Records provided:
******************************

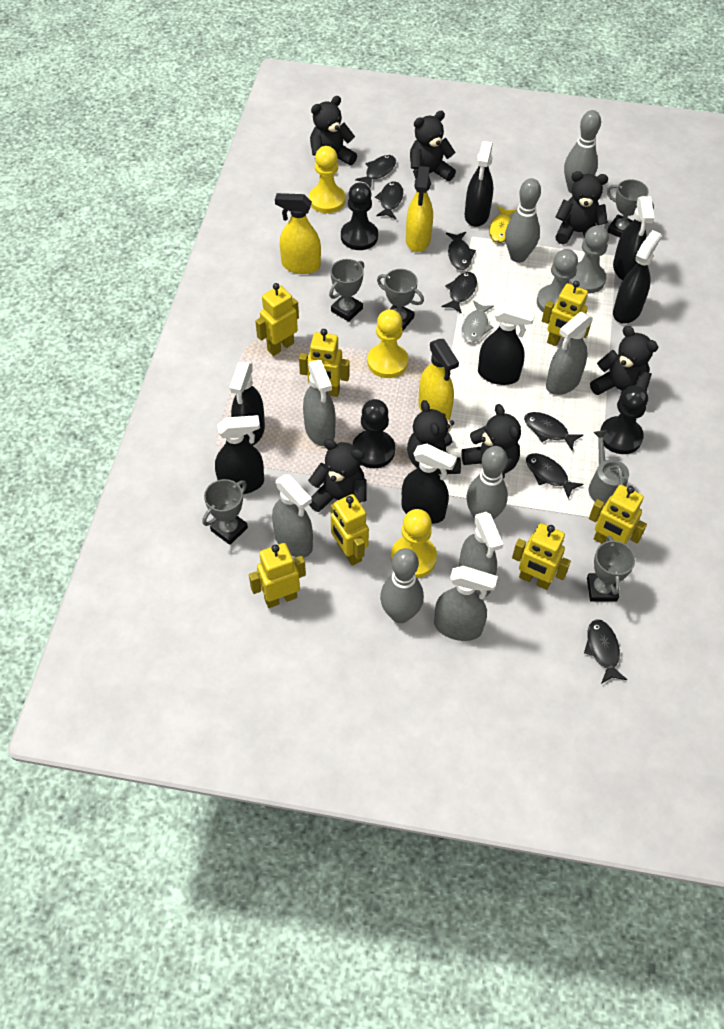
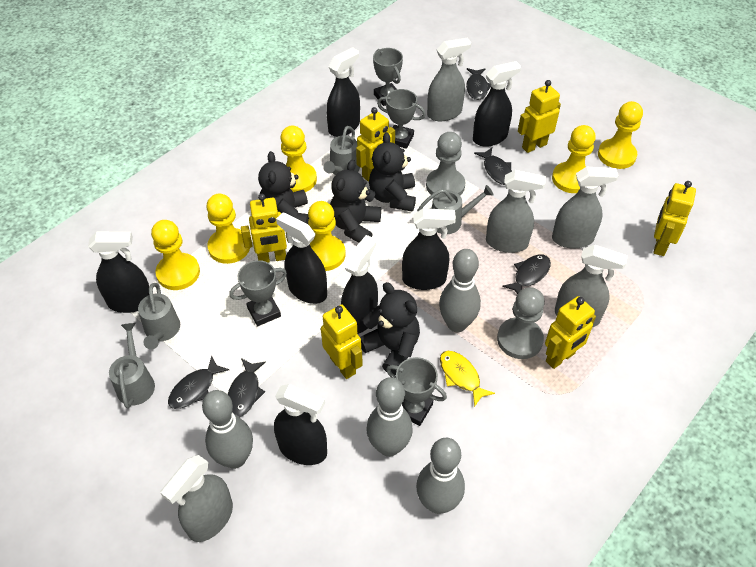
black fish: 7 -> 5
black pawn: 3 -> 0
black teddy bear: 7 -> 4
grey fish: 1 -> 0
grey trophy: 5 -> 4
grey watering can: 1 -> 4
yellow pawn: 3 -> 6
yellow robot: 7 -> 6
yellow spray bottle: 3 -> 0

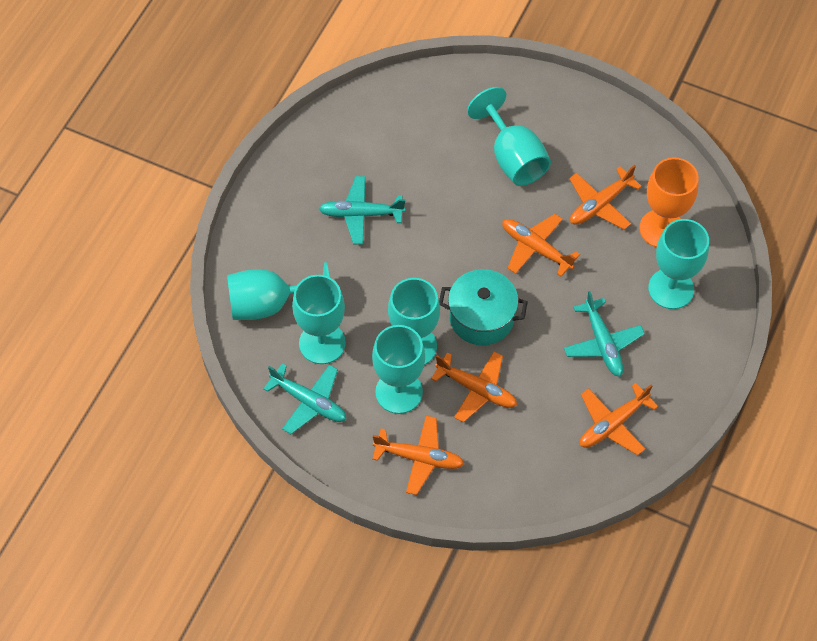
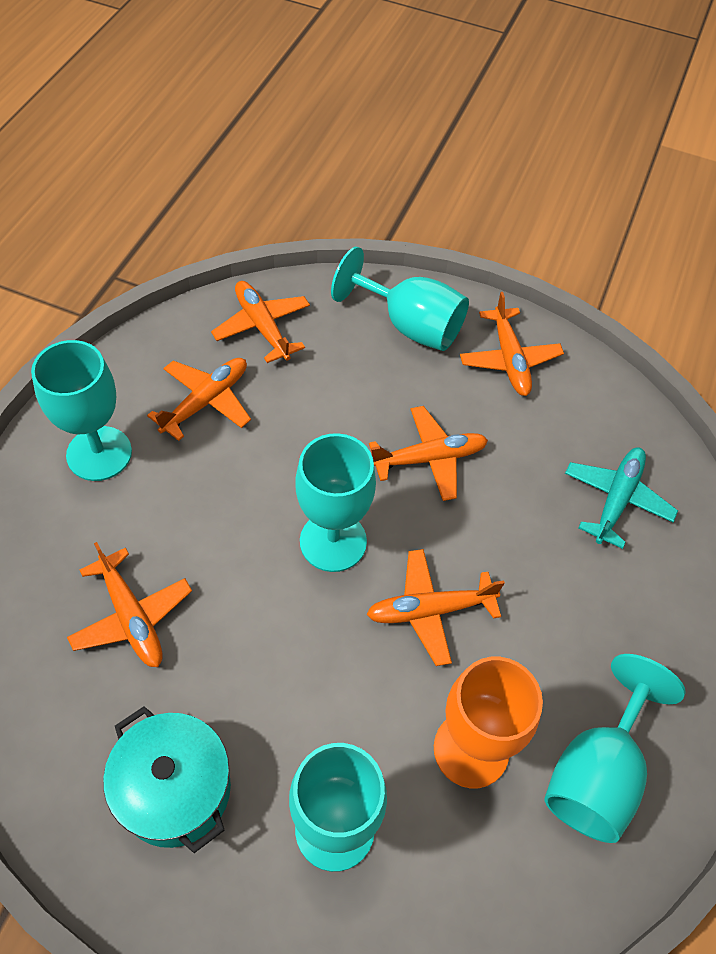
orange plane: 5 -> 6
turquoise goblet: 6 -> 5
turquoise plane: 3 -> 1

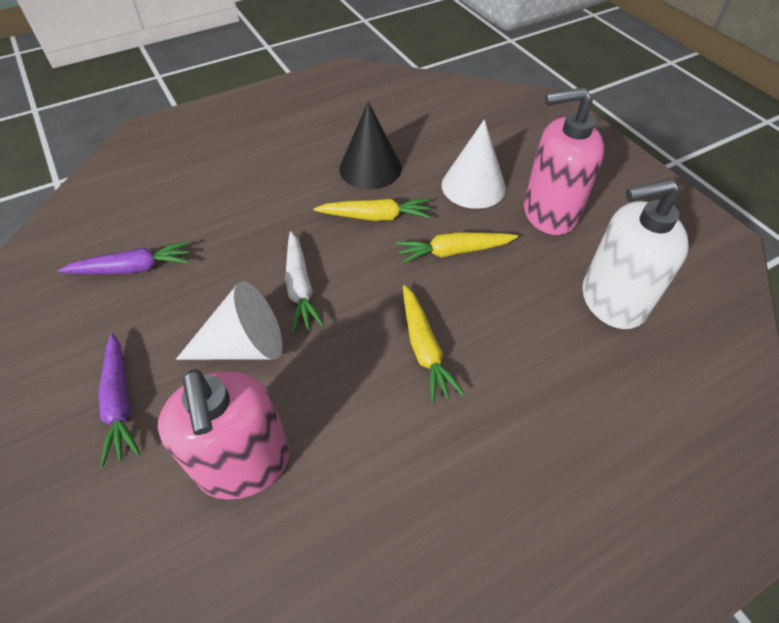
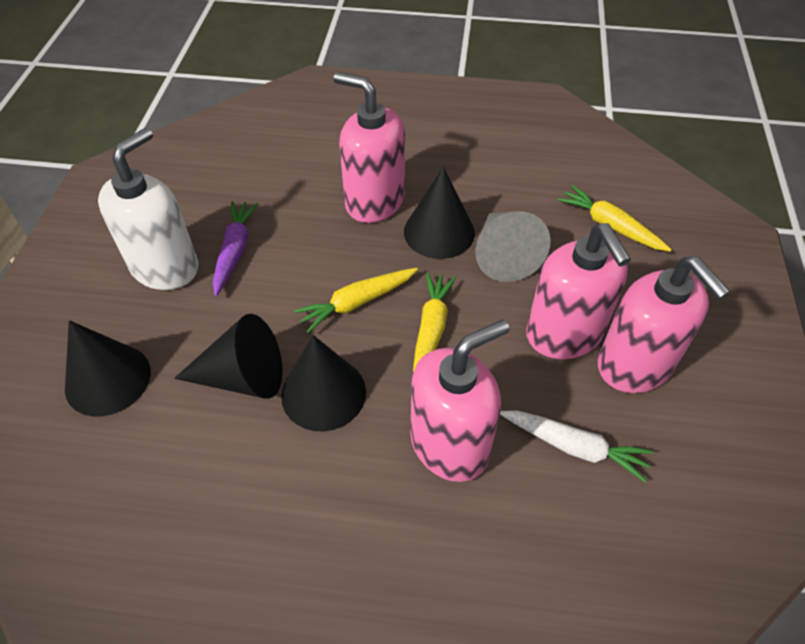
black cone: 1 -> 4
grey cone: 0 -> 1
pink soap dispenser: 2 -> 4
purple carrot: 2 -> 1
white cone: 2 -> 0

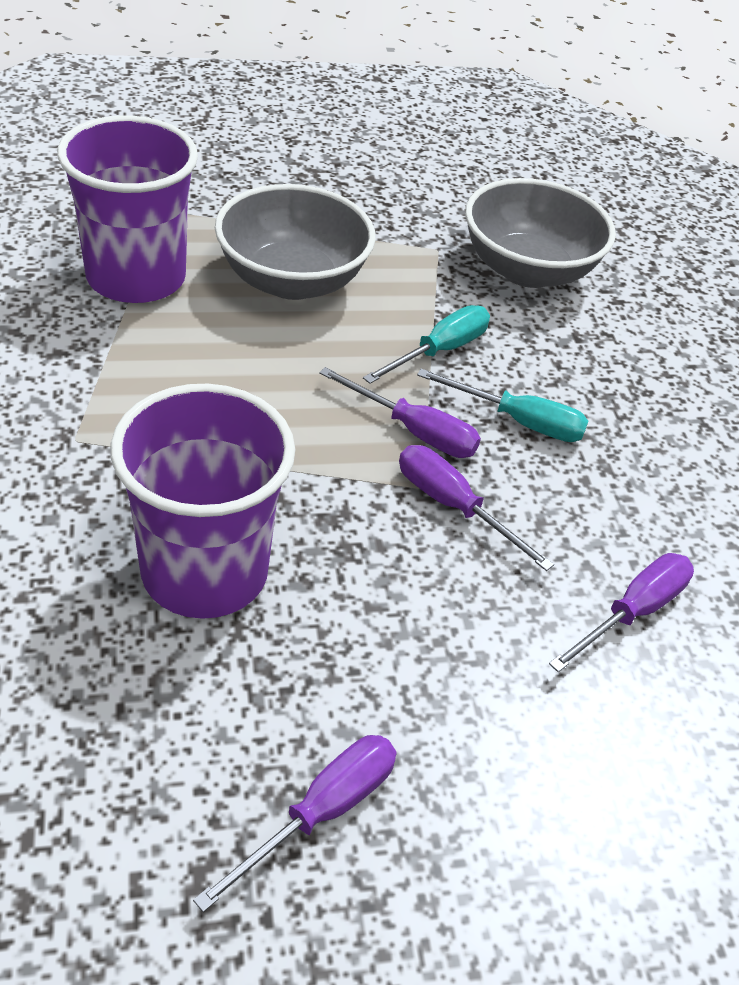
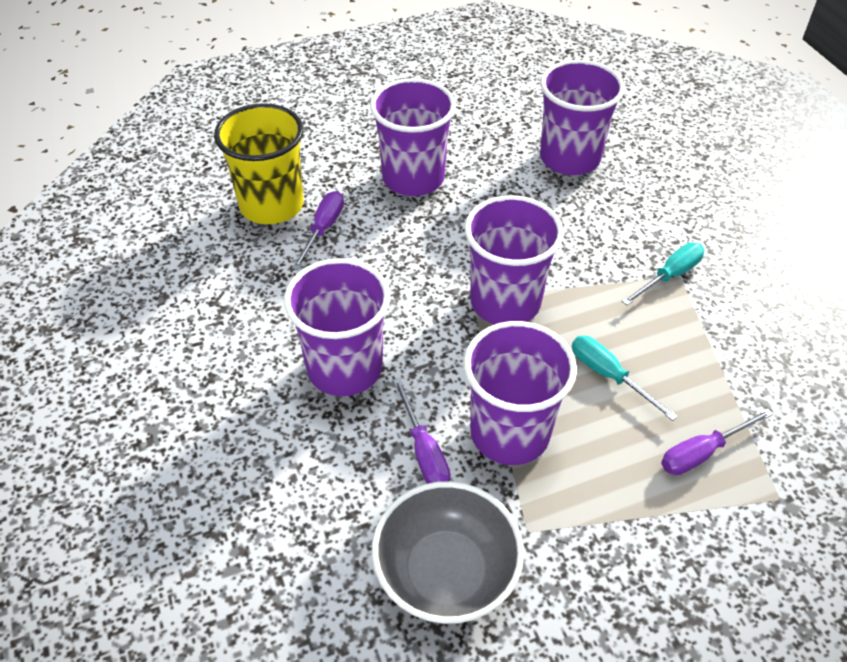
grey bowl: 2 -> 1
purple cup: 2 -> 5
purple screwdriver: 4 -> 3
yellow cup: 0 -> 1

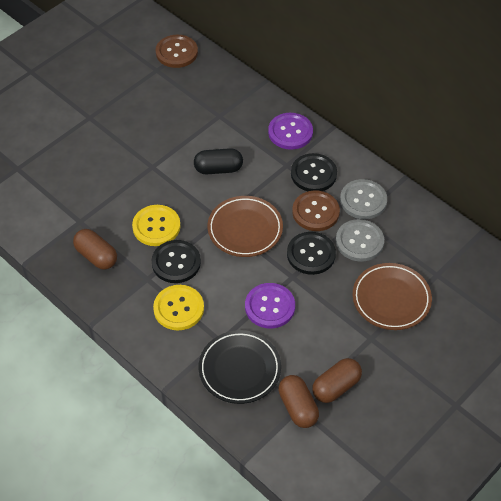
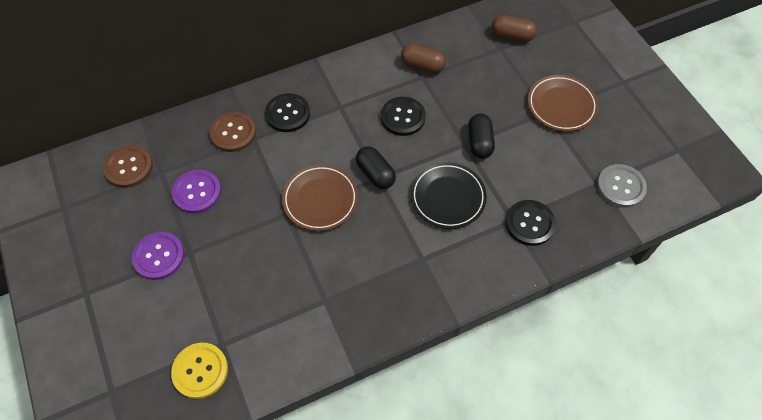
black capsule: 1 -> 2
brown capsule: 3 -> 2
grey button: 2 -> 1
yellow button: 2 -> 1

******************************

Scan the listing for the string "turquoise", then copy every line where it appears.

turquoise goblet: 6 -> 5
turquoise plane: 3 -> 1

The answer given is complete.